The task:
Reproduce the tail of the data exactly. It starts at the line containing "R2: 5.1k (3V3, SDA) -> 5.1k (3V3, SCL)" and runs to the last line.

The data:
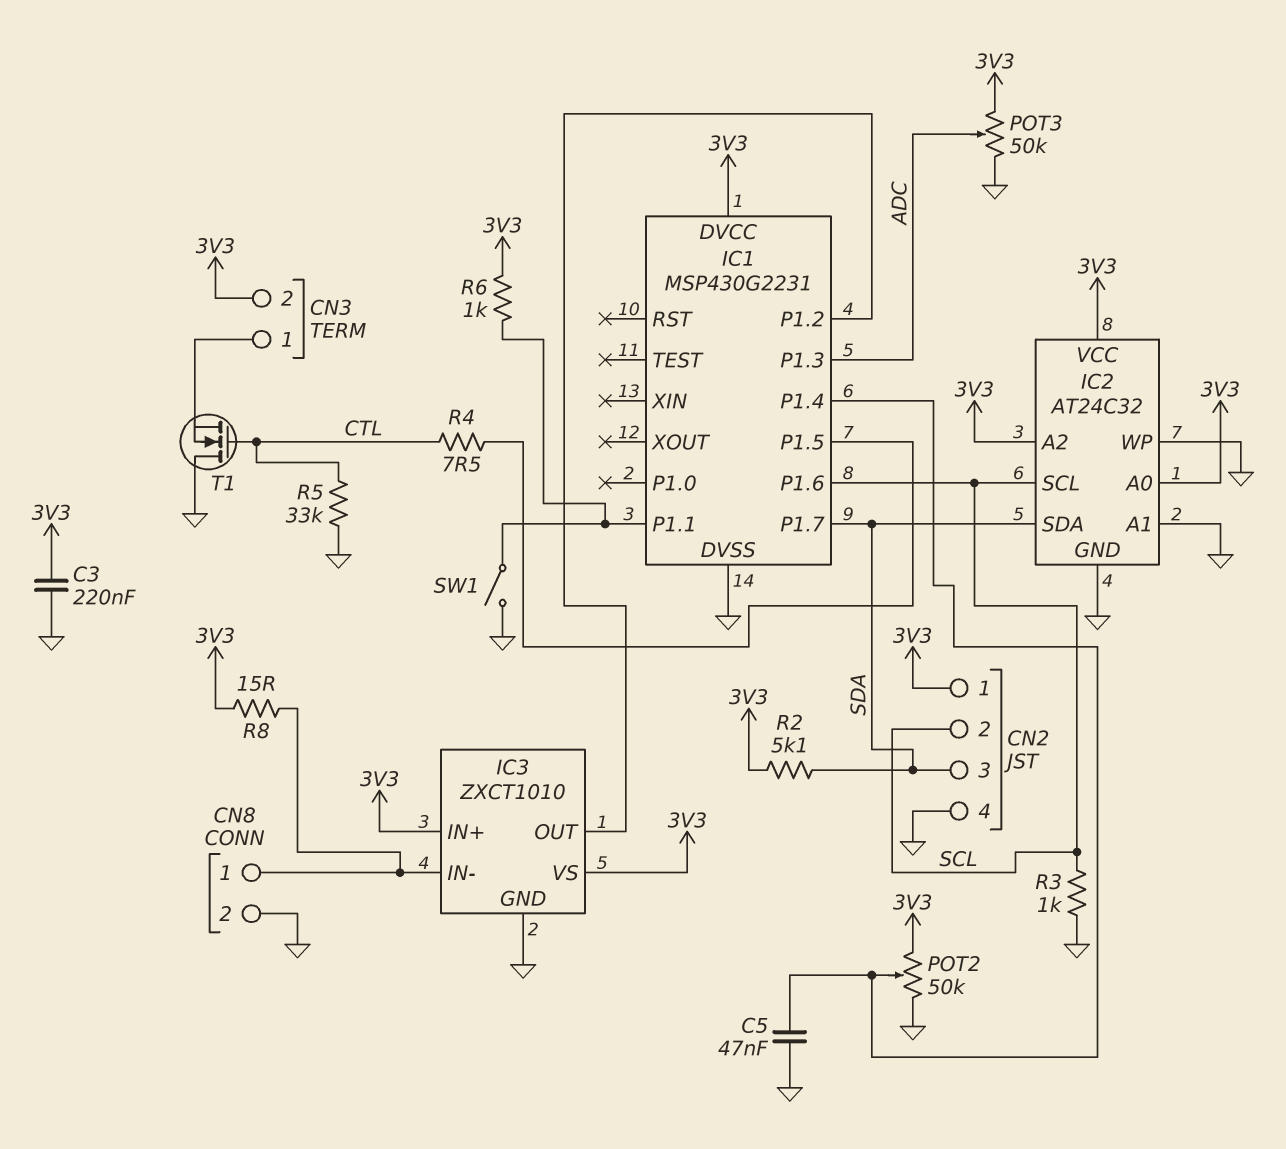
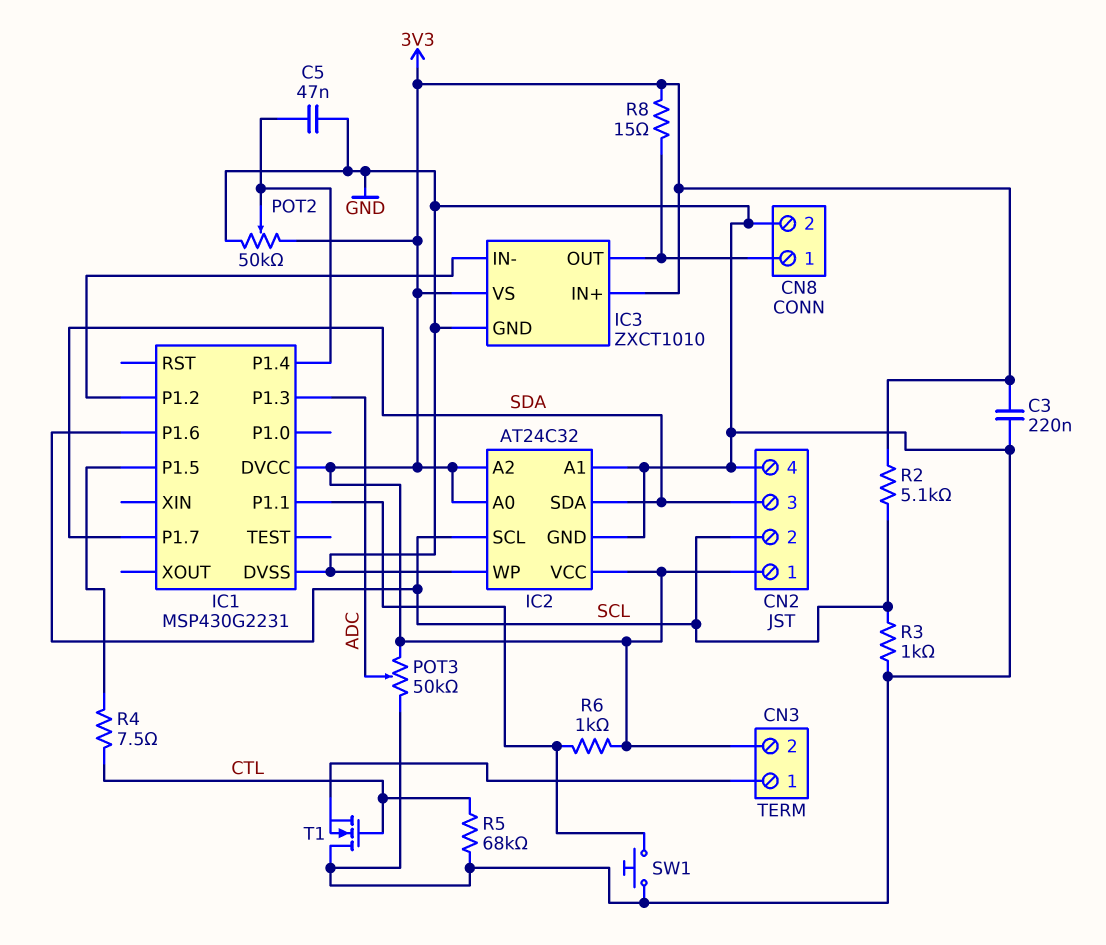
IC3 pin IN-: CN8/1 -> IC1/P1.2
IC3 pin OUT: IC1/P1.2 -> CN8/1
R2: 5.1k (3V3, SDA) -> 5.1k (3V3, SCL)
R5: 33k (CTL, GND) -> 68k (CTL, GND)
SW1: switch (GND, IC1/P1.1) -> button (GND, IC1/P1.1)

Task output:
R2: 5.1k (3V3, SDA) -> 5.1k (3V3, SCL)
R5: 33k (CTL, GND) -> 68k (CTL, GND)
SW1: switch (GND, IC1/P1.1) -> button (GND, IC1/P1.1)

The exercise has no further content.